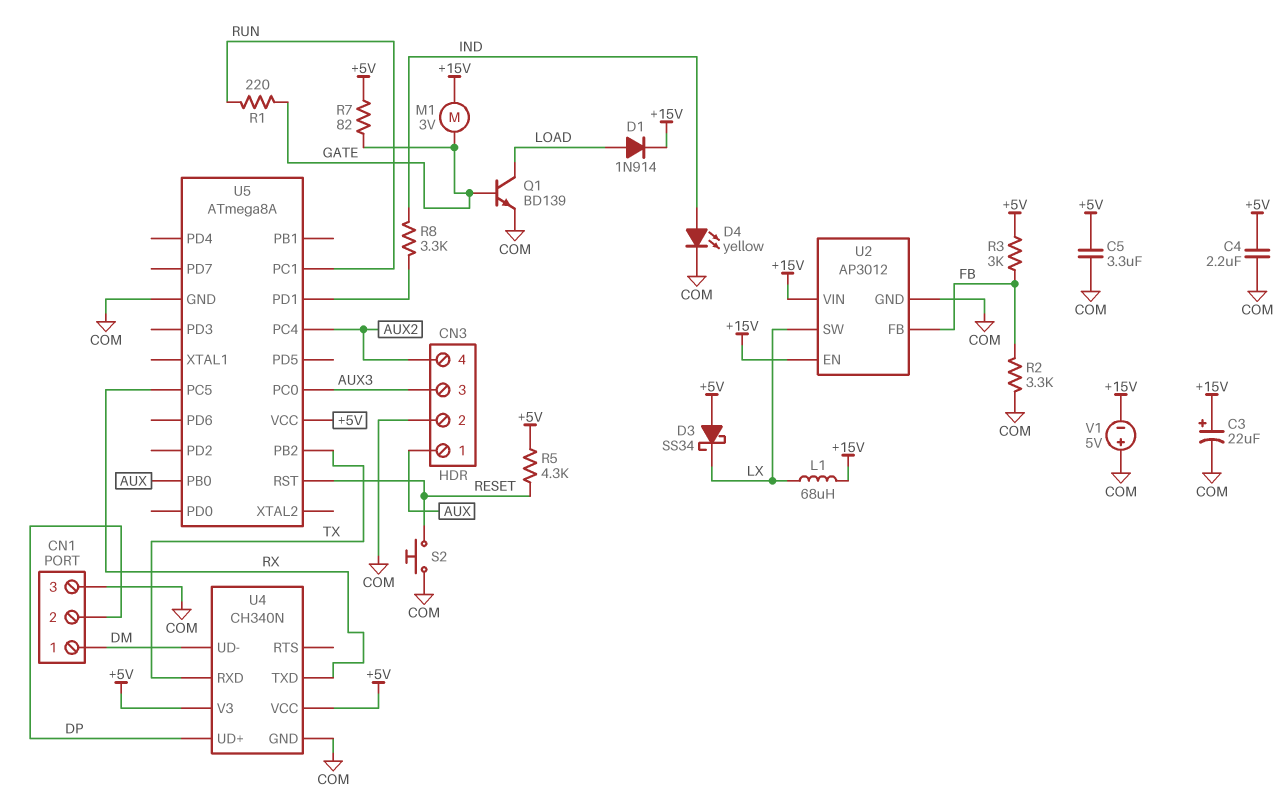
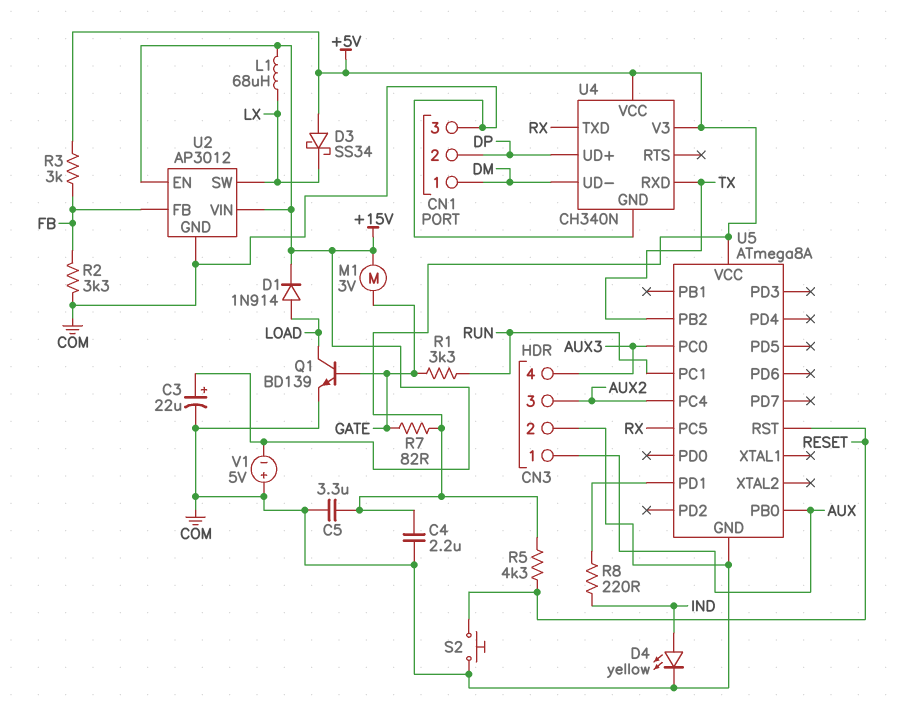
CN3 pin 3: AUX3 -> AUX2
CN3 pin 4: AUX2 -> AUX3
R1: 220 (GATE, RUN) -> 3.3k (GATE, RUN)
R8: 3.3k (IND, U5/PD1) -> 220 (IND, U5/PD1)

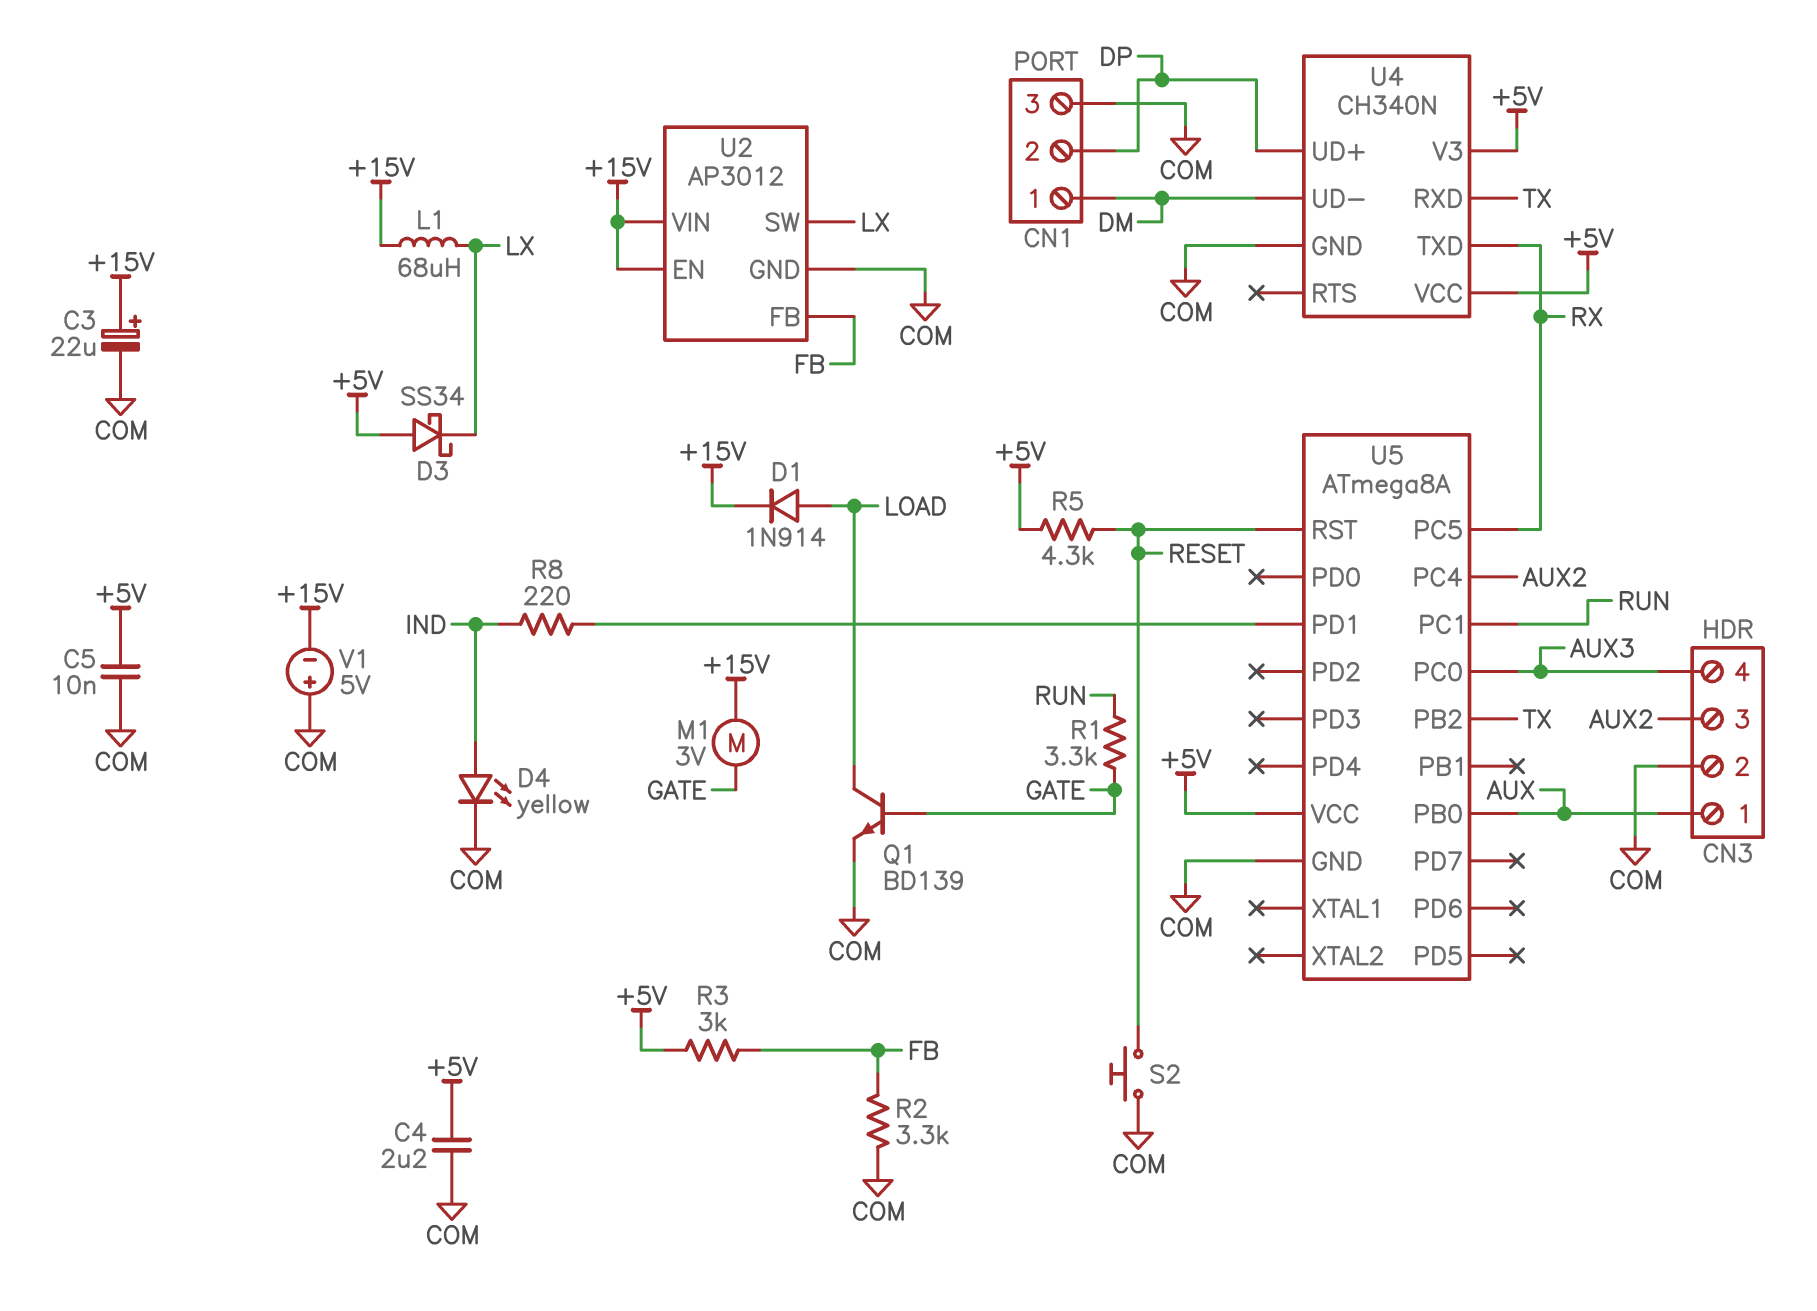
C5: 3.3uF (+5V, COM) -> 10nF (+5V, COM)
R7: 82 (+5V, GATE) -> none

_YOUR OBJECTIVE_. No pictures belong in the copy; output every record exactly.

_REPLY TO THE TASK_.
CN3 pin 3: AUX3 -> AUX2
CN3 pin 4: AUX2 -> AUX3
R1: 220 (GATE, RUN) -> 3.3k (GATE, RUN)
R8: 3.3k (IND, U5/PD1) -> 220 (IND, U5/PD1)

C5: 3.3uF (+5V, COM) -> 10nF (+5V, COM)
R7: 82 (+5V, GATE) -> none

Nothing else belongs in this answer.